*** Information supplied

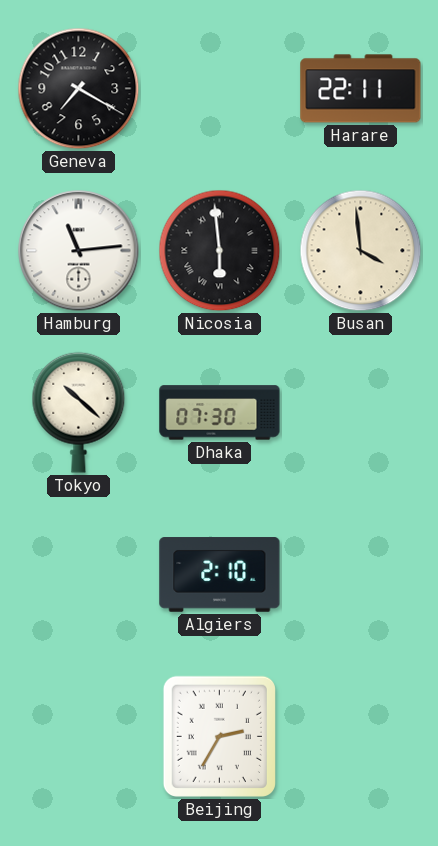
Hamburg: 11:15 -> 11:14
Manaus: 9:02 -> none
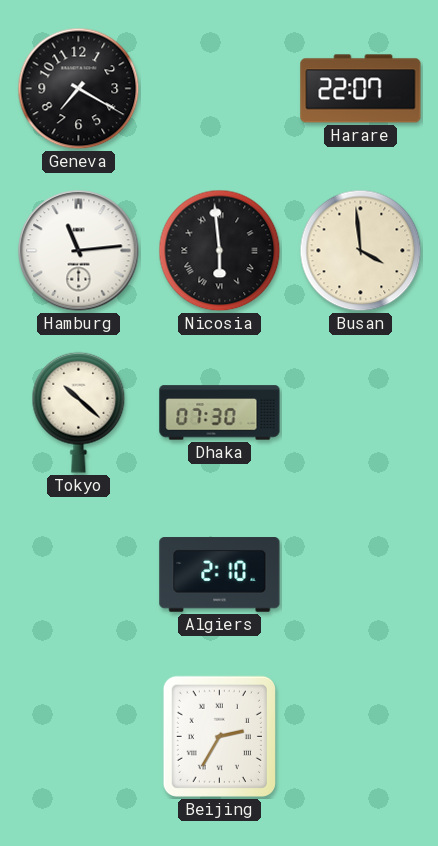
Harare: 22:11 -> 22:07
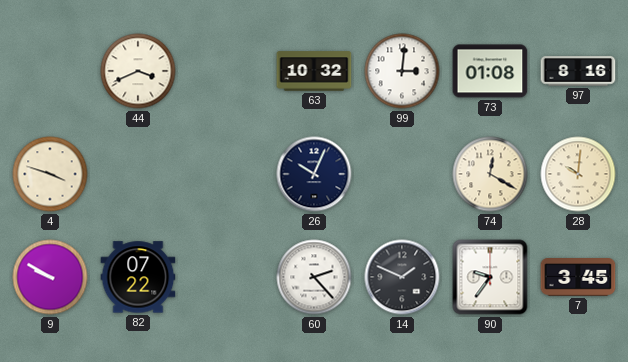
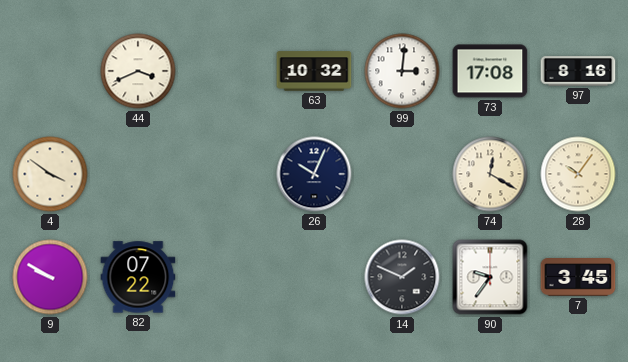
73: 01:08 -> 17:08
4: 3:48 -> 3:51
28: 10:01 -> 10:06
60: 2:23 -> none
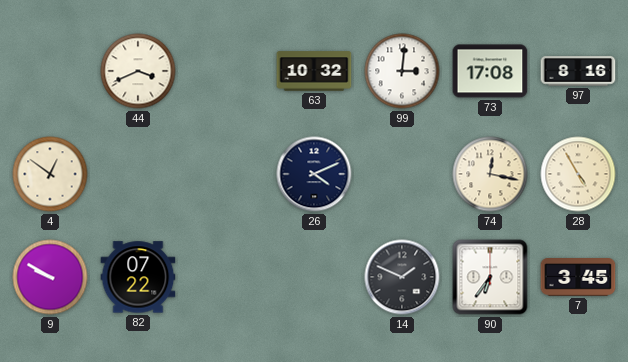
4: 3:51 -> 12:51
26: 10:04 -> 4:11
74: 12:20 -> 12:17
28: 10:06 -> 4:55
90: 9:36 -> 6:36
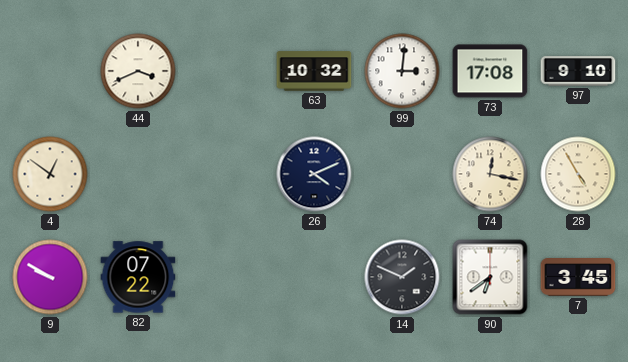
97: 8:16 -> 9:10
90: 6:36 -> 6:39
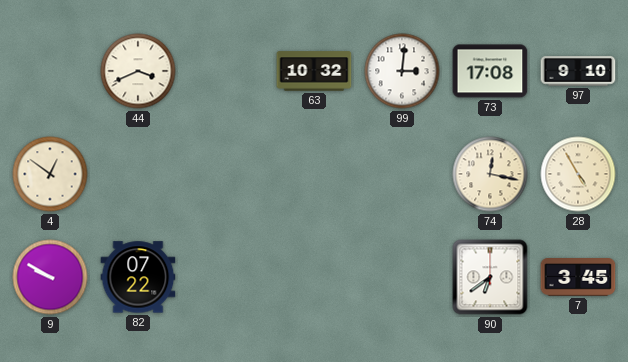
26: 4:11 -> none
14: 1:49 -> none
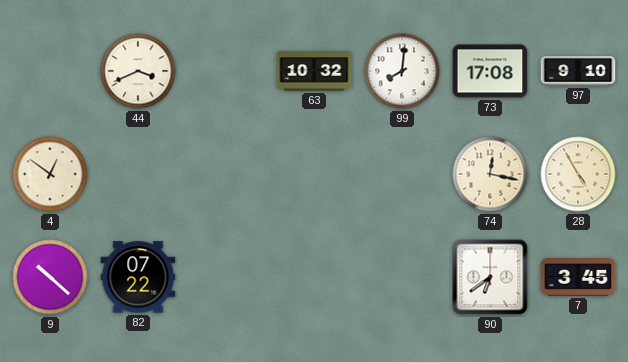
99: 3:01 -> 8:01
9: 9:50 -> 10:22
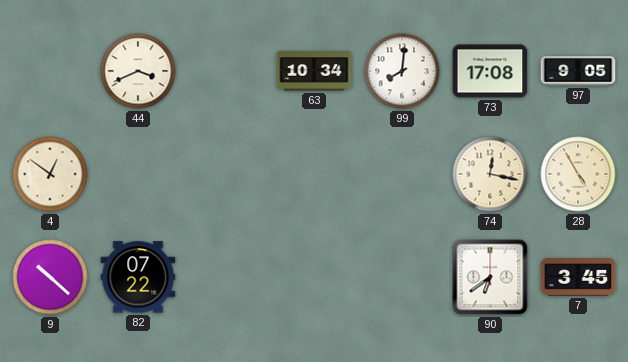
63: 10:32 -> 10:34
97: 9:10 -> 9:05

******
*** Information supplied

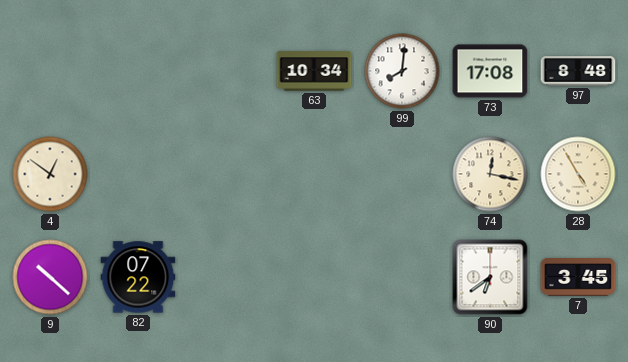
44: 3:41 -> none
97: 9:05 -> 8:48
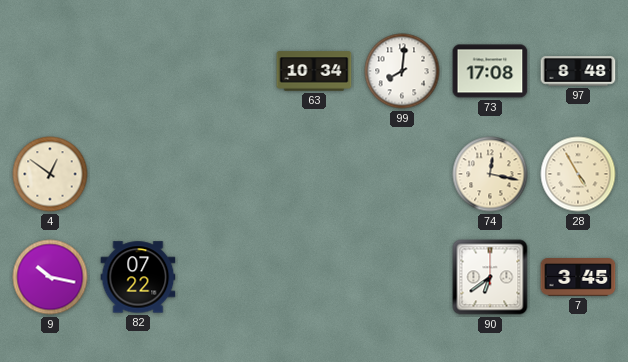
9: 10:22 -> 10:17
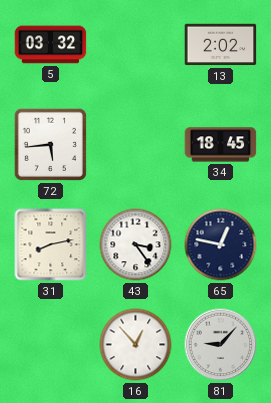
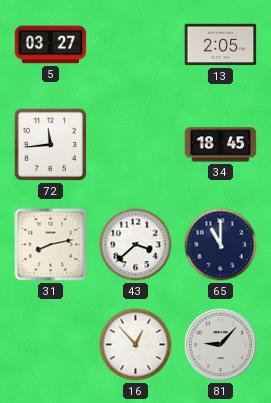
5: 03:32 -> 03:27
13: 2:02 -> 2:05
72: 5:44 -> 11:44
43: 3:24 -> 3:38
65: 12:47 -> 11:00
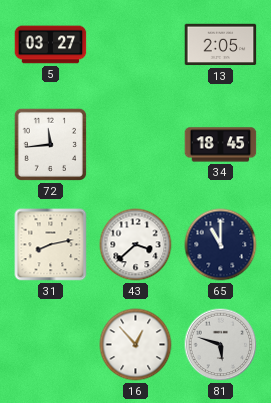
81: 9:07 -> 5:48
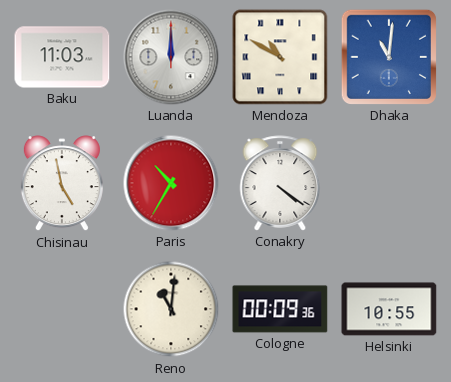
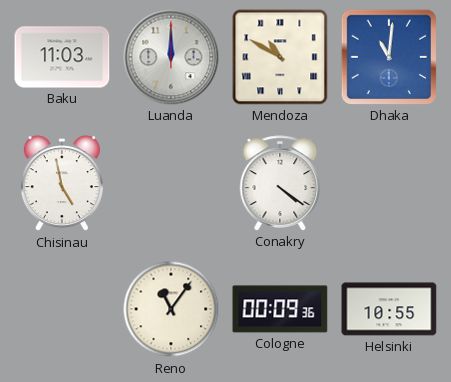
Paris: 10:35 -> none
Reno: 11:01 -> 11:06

******

_Goal:_
Repeat the lines of the data word for word, everything from the line containing "Hamburg: 11:15 -> 11:14" down to the line containing "14: 1:49 -> none", both included. Leave the pictures out of your answer.

_Complete output:_
Hamburg: 11:15 -> 11:14
Manaus: 9:02 -> none
Harare: 22:11 -> 22:07
73: 01:08 -> 17:08
4: 3:48 -> 3:51
28: 10:01 -> 10:06
60: 2:23 -> none
4: 3:51 -> 12:51
26: 10:04 -> 4:11
74: 12:20 -> 12:17
28: 10:06 -> 4:55
90: 9:36 -> 6:36
97: 8:16 -> 9:10
90: 6:36 -> 6:39
26: 4:11 -> none
14: 1:49 -> none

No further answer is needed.